What you have to do: Find every line in the records below that contains "repainted", and copy it.

Items from a data source:
________
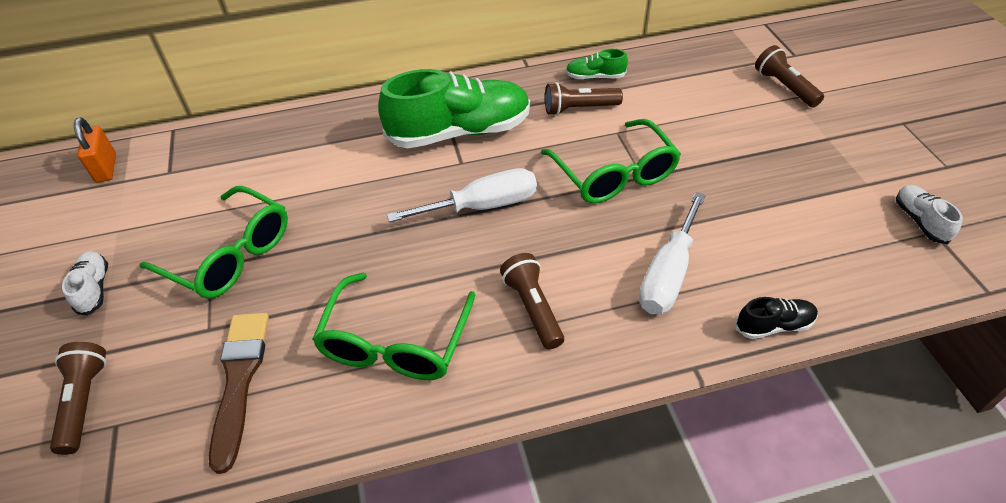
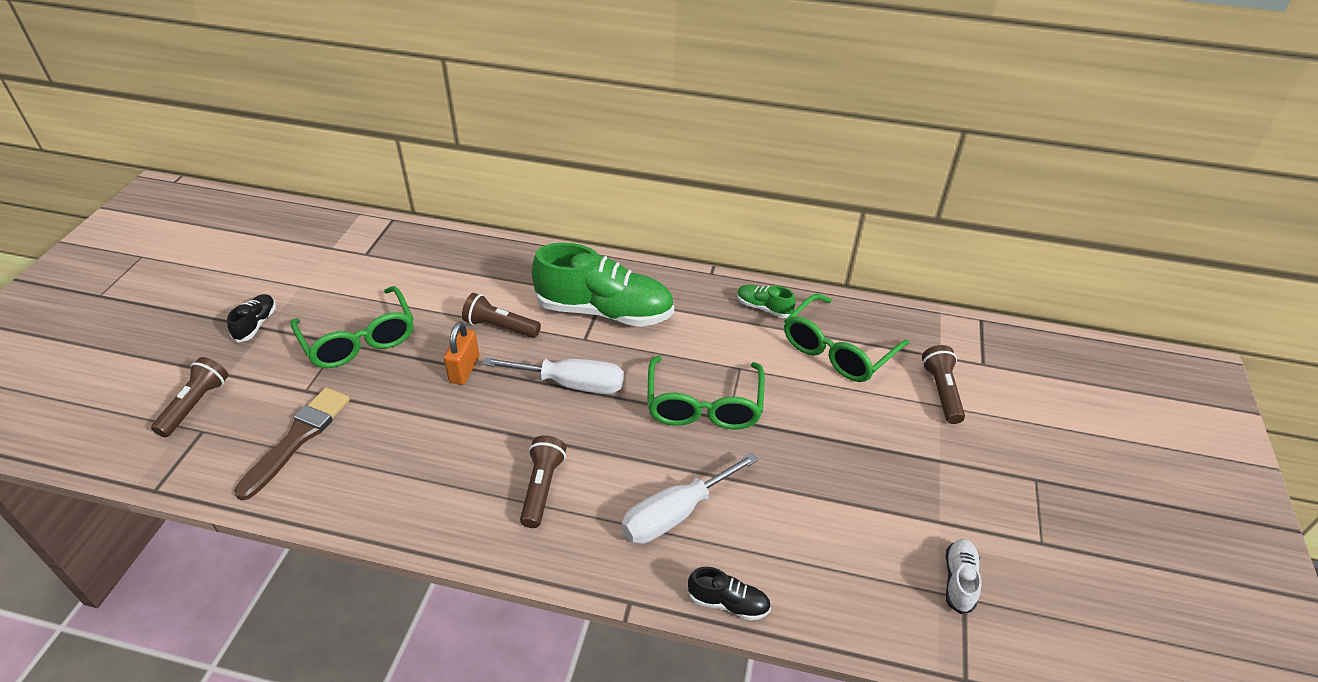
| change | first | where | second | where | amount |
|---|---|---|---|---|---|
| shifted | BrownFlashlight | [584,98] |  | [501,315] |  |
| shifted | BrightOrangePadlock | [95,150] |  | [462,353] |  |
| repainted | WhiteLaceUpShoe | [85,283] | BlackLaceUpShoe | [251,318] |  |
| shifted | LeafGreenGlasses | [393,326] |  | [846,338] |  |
________
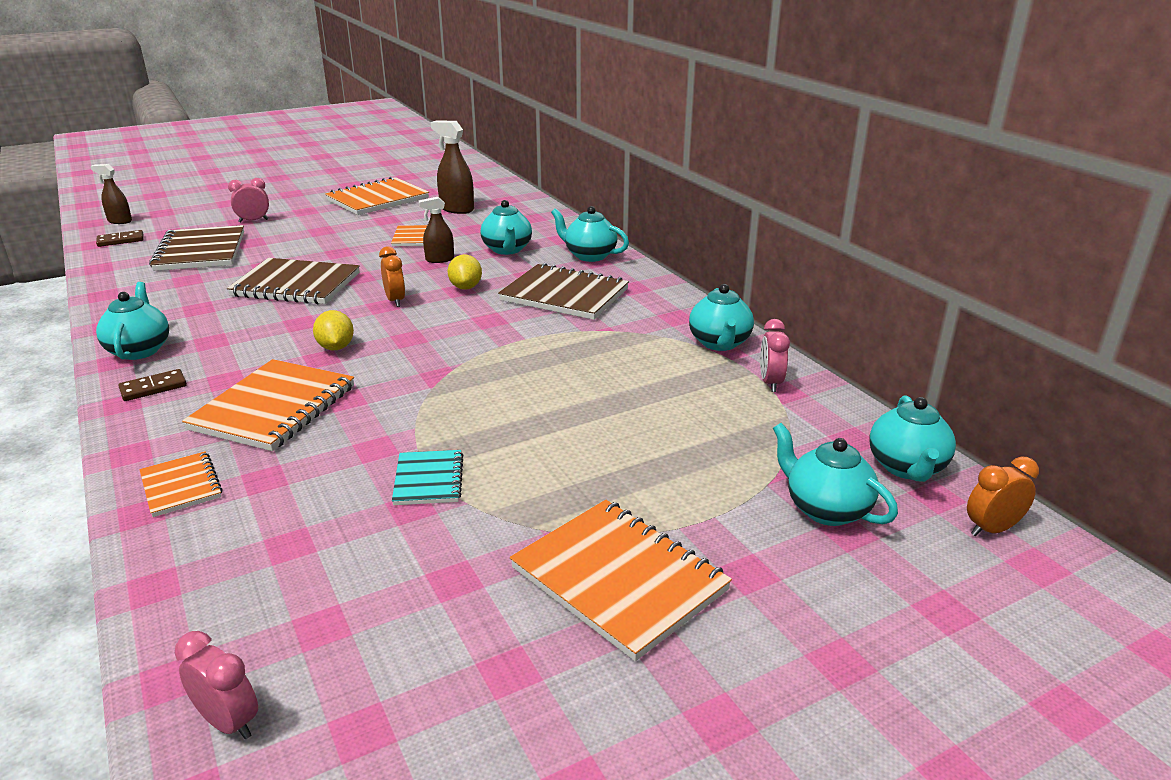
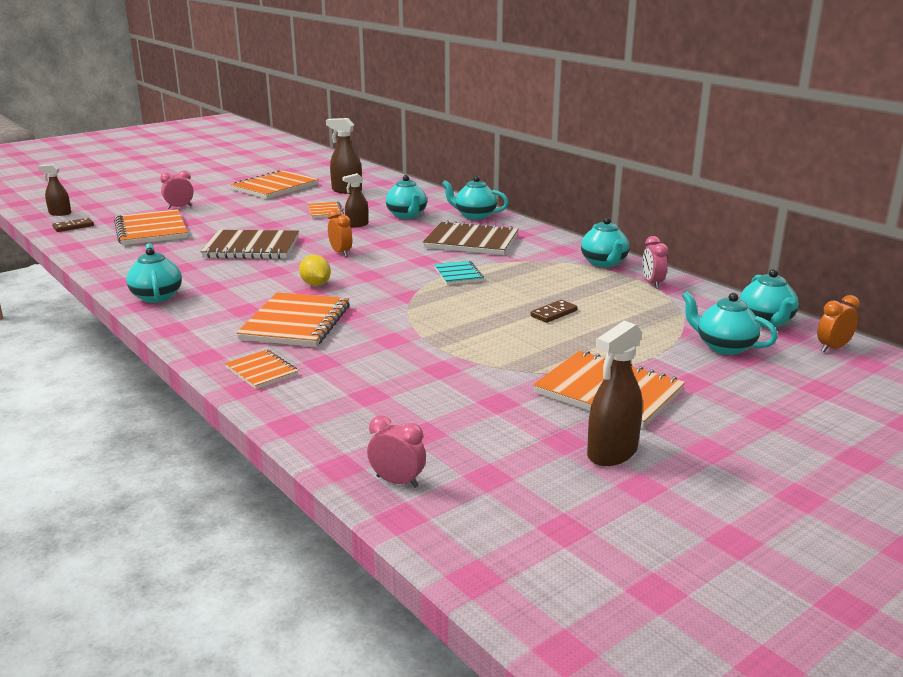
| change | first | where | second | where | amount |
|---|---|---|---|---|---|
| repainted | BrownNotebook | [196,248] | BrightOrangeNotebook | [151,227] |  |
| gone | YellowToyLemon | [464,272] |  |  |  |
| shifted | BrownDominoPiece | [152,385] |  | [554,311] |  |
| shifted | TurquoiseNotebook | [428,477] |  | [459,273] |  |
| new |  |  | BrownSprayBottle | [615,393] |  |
________
Solution to this task:
| repainted | WhiteLaceUpShoe | [85,283] | BlackLaceUpShoe | [251,318] |  |
| repainted | BrownNotebook | [196,248] | BrightOrangeNotebook | [151,227] |  |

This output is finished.